■ PROMPT
Give back exactly the lines from the one containing "rocket (turquoise) (435, 242, 467, 295)" through the end of the records, including both, and no others.

Start of MATERIAL PROVIDED

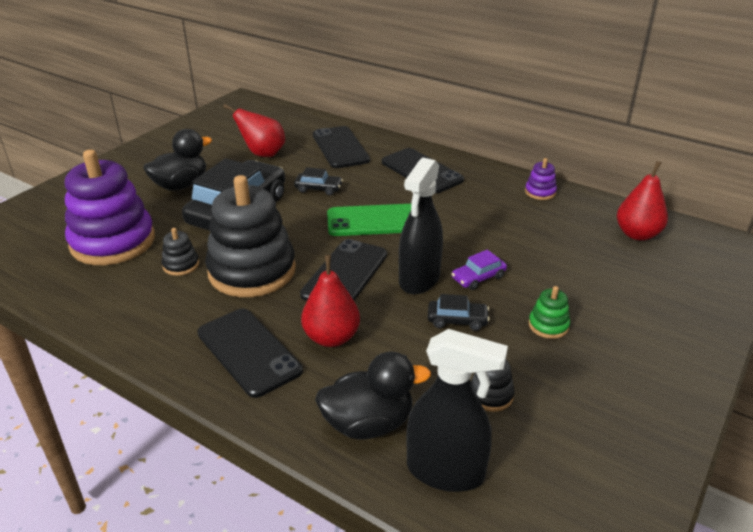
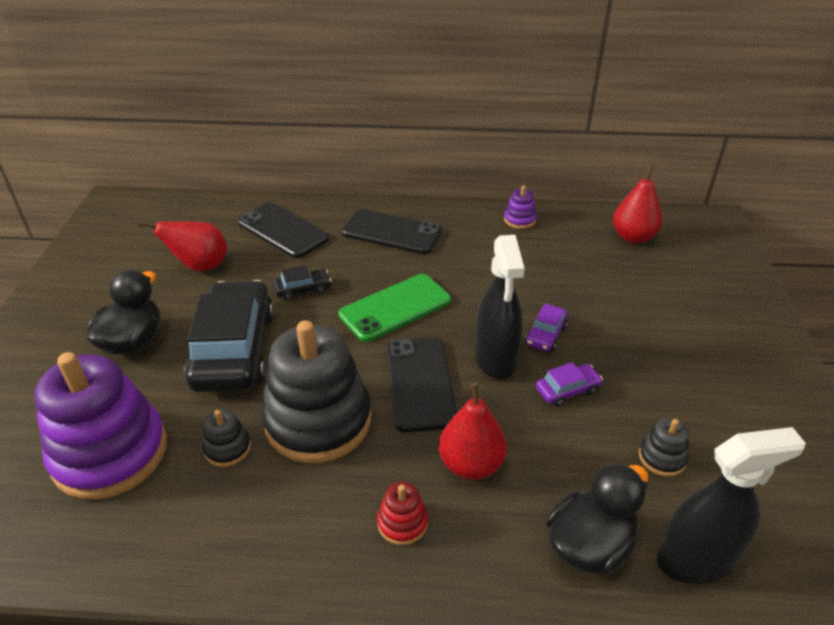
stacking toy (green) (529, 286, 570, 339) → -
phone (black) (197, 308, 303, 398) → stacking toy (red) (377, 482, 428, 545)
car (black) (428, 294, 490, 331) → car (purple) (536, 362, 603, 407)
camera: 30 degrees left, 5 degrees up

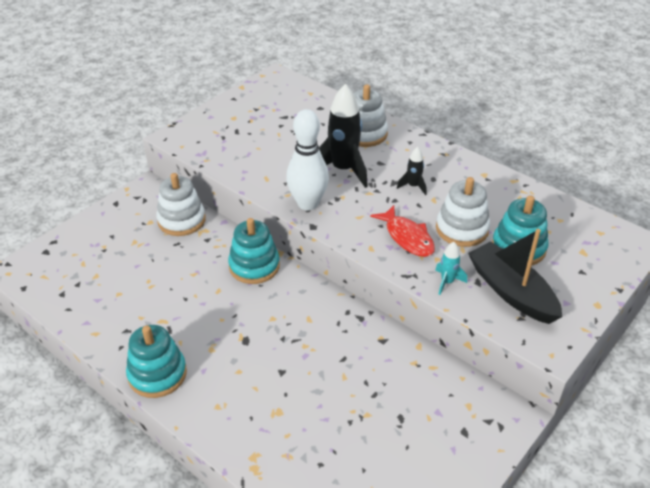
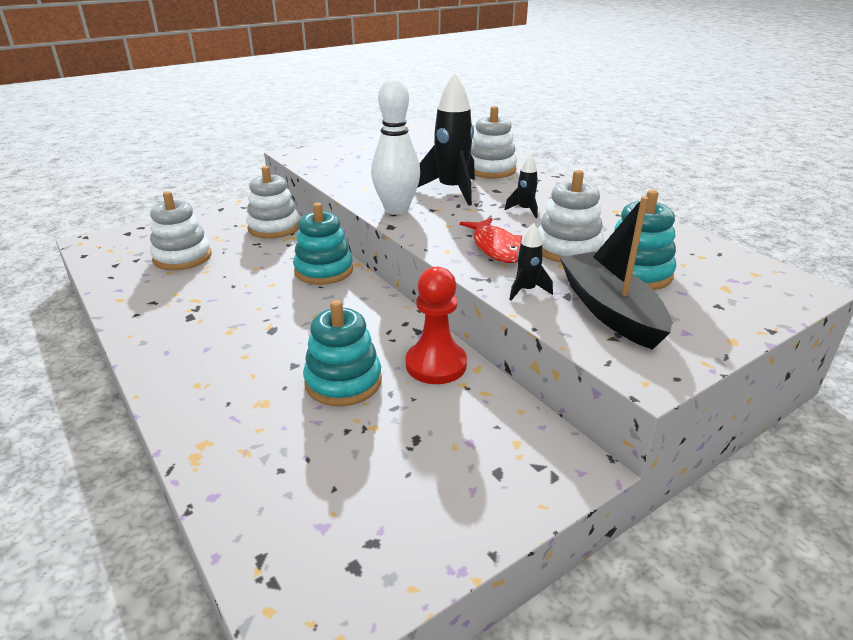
- → stacking toy (white) (150, 191, 212, 270)
- → pawn (red) (406, 267, 467, 384)
stacking toy (turquoise) (126, 325, 187, 398) → stacking toy (turquoise) (303, 300, 382, 406), shifted
rocket (turquoise) (435, 242, 467, 295) → rocket (black) (509, 223, 553, 300)
camera: 15 degrees right, 10 degrees down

End of MATERIAL PROVIDED

■ SOLUTION
rocket (turquoise) (435, 242, 467, 295) → rocket (black) (509, 223, 553, 300)
camera: 15 degrees right, 10 degrees down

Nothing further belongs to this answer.